▶ RECORDS FOR THIS EXERCISE:
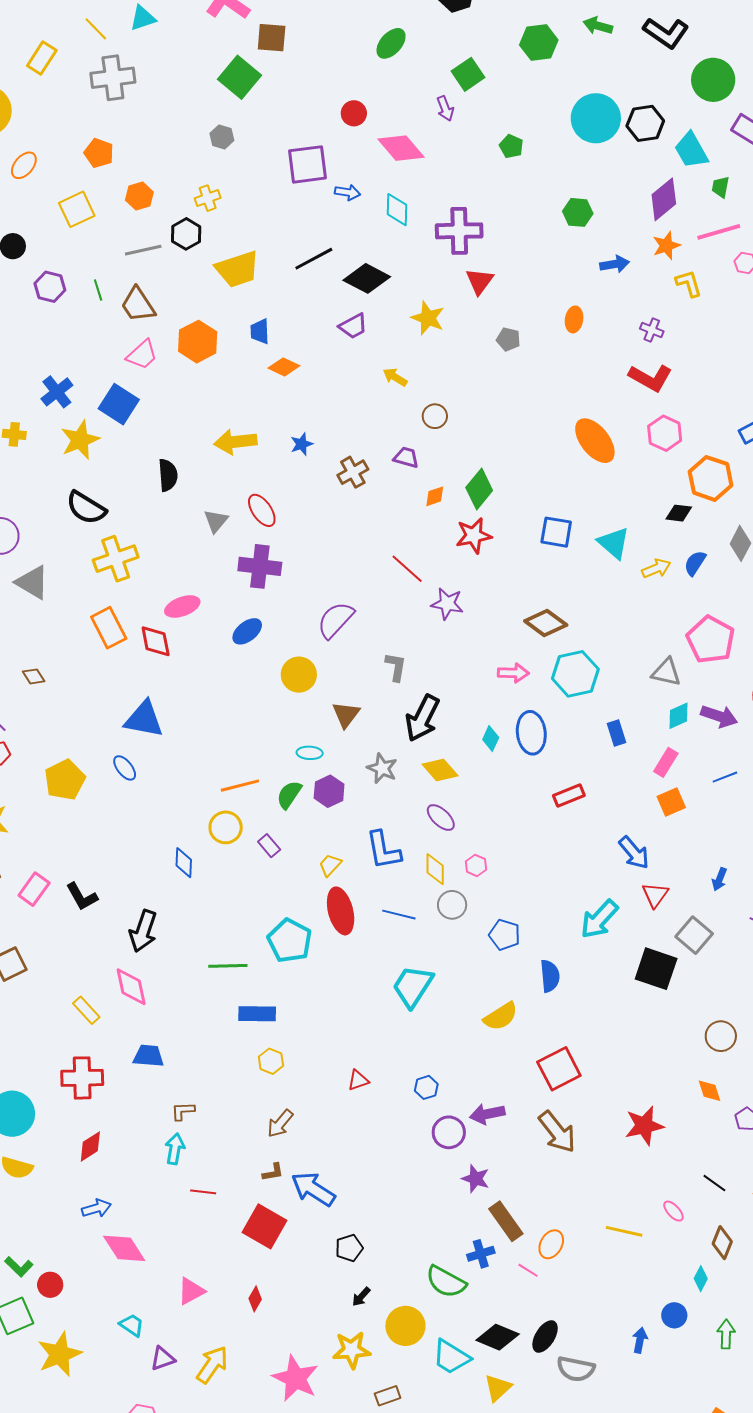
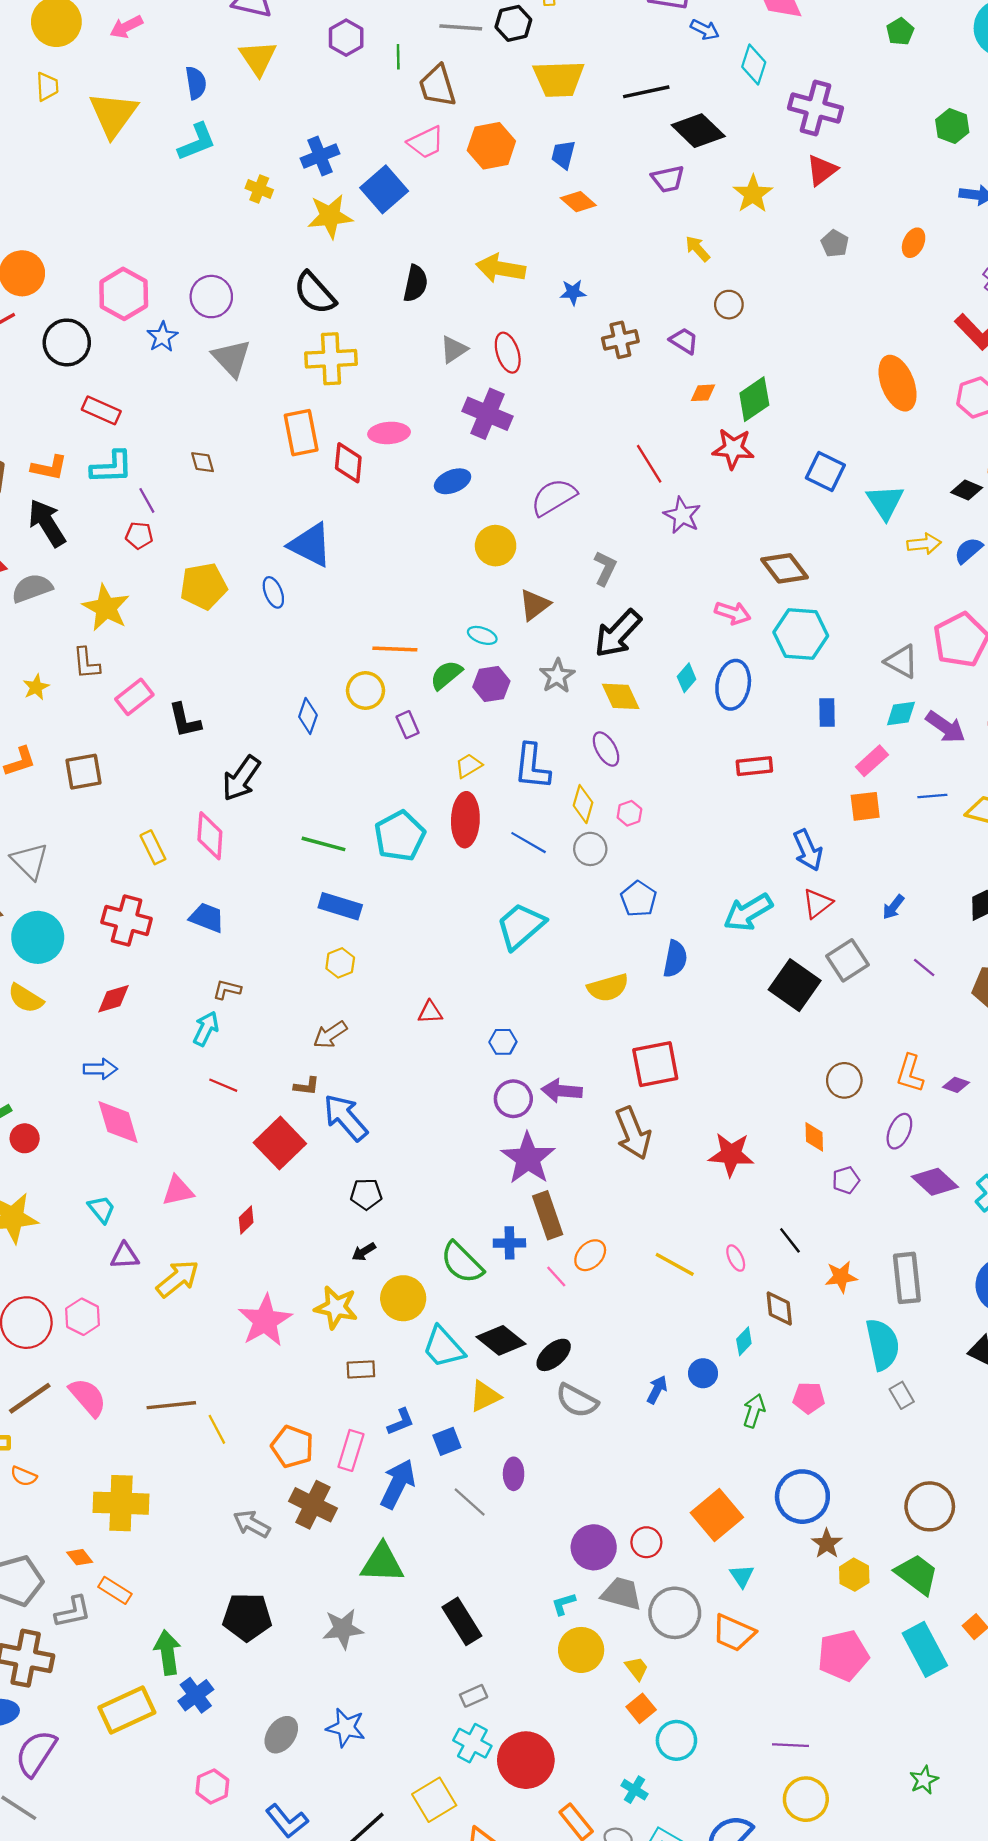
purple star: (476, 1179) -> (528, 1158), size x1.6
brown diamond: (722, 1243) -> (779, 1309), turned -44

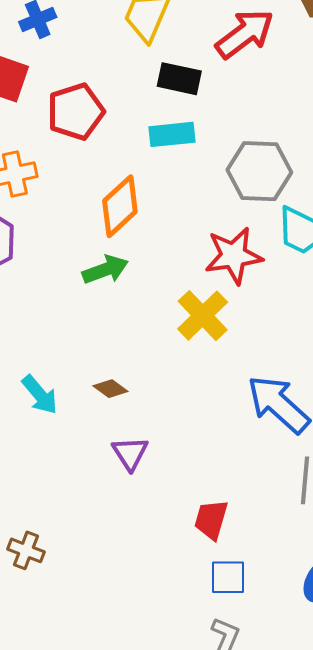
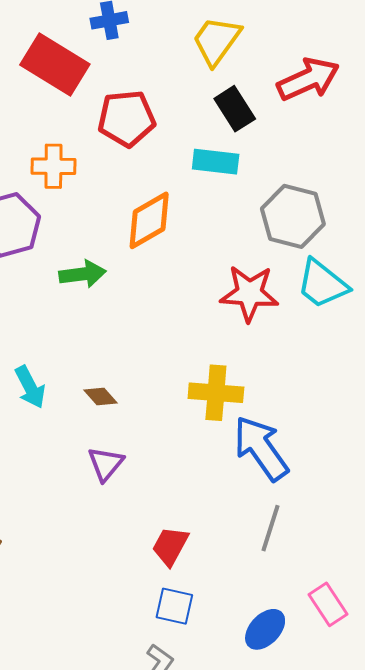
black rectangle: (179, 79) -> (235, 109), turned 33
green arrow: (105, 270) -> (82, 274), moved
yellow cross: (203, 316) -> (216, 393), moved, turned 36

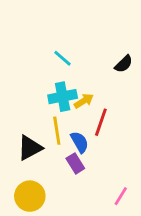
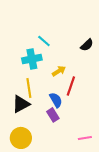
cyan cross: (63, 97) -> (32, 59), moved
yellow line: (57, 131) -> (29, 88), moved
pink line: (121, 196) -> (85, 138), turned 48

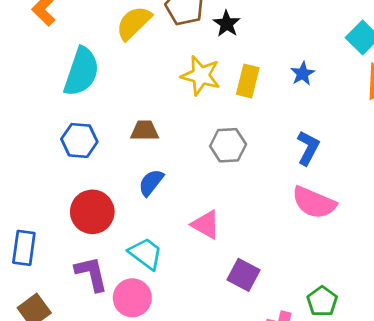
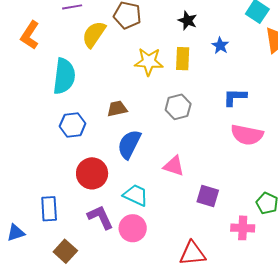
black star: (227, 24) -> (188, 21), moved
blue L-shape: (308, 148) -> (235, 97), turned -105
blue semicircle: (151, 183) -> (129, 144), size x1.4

▶ EXERCISE GOAL:
Leave out all pictures and retype precisely the lines that run from the line containing "green arrow: (105, 270) -> (82, 274), moved" to the last line of the records.

▶ ANSWER AREA:
green arrow: (105, 270) -> (82, 274), moved
yellow cross: (203, 316) -> (216, 393), moved, turned 36

cyan cross: (63, 97) -> (32, 59), moved
yellow line: (57, 131) -> (29, 88), moved
pink line: (121, 196) -> (85, 138), turned 48

black star: (227, 24) -> (188, 21), moved
blue L-shape: (308, 148) -> (235, 97), turned -105
blue semicircle: (151, 183) -> (129, 144), size x1.4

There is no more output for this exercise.